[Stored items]
━━━━━━━━━━━━━━━━

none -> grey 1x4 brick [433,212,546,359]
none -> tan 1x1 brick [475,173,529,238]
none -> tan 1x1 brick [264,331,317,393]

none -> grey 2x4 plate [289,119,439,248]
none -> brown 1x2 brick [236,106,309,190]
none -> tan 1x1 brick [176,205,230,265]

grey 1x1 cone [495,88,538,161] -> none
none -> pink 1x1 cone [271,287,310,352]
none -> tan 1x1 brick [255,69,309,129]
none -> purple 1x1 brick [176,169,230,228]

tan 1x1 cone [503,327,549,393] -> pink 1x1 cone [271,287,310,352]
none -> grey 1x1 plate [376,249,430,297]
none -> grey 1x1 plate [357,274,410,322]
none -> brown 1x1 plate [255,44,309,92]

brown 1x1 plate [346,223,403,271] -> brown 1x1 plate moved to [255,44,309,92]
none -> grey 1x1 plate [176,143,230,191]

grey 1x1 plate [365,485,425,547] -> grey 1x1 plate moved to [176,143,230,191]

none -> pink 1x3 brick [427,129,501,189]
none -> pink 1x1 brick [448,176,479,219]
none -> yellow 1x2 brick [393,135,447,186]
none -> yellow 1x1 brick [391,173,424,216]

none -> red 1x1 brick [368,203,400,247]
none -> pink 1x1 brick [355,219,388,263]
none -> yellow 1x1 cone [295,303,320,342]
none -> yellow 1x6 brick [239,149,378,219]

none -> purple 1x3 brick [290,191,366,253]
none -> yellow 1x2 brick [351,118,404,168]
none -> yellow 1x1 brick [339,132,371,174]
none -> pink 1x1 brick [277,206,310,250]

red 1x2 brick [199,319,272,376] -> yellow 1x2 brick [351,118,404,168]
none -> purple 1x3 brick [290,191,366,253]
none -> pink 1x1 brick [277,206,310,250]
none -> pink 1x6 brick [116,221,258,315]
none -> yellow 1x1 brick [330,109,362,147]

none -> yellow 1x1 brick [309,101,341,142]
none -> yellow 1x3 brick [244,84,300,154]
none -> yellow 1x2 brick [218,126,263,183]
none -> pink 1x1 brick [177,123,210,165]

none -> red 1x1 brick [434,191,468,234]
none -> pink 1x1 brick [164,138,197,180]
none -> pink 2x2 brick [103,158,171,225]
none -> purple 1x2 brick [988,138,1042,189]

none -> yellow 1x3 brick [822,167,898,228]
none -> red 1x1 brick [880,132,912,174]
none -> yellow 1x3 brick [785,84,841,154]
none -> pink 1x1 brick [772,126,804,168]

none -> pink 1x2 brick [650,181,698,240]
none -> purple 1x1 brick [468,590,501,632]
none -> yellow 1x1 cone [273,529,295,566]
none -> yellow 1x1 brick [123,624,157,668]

━━━━━━━━━━━━━━━━

* _TASK BRIEF_
The reply should hold only the lines from the top of the records through the line that has "none -> pink 1x1 cone [271,287,310,352]", each one exact.

* _EXERCISE SOLUTION_
none -> grey 1x4 brick [433,212,546,359]
none -> tan 1x1 brick [475,173,529,238]
none -> tan 1x1 brick [264,331,317,393]

none -> grey 2x4 plate [289,119,439,248]
none -> brown 1x2 brick [236,106,309,190]
none -> tan 1x1 brick [176,205,230,265]

grey 1x1 cone [495,88,538,161] -> none
none -> pink 1x1 cone [271,287,310,352]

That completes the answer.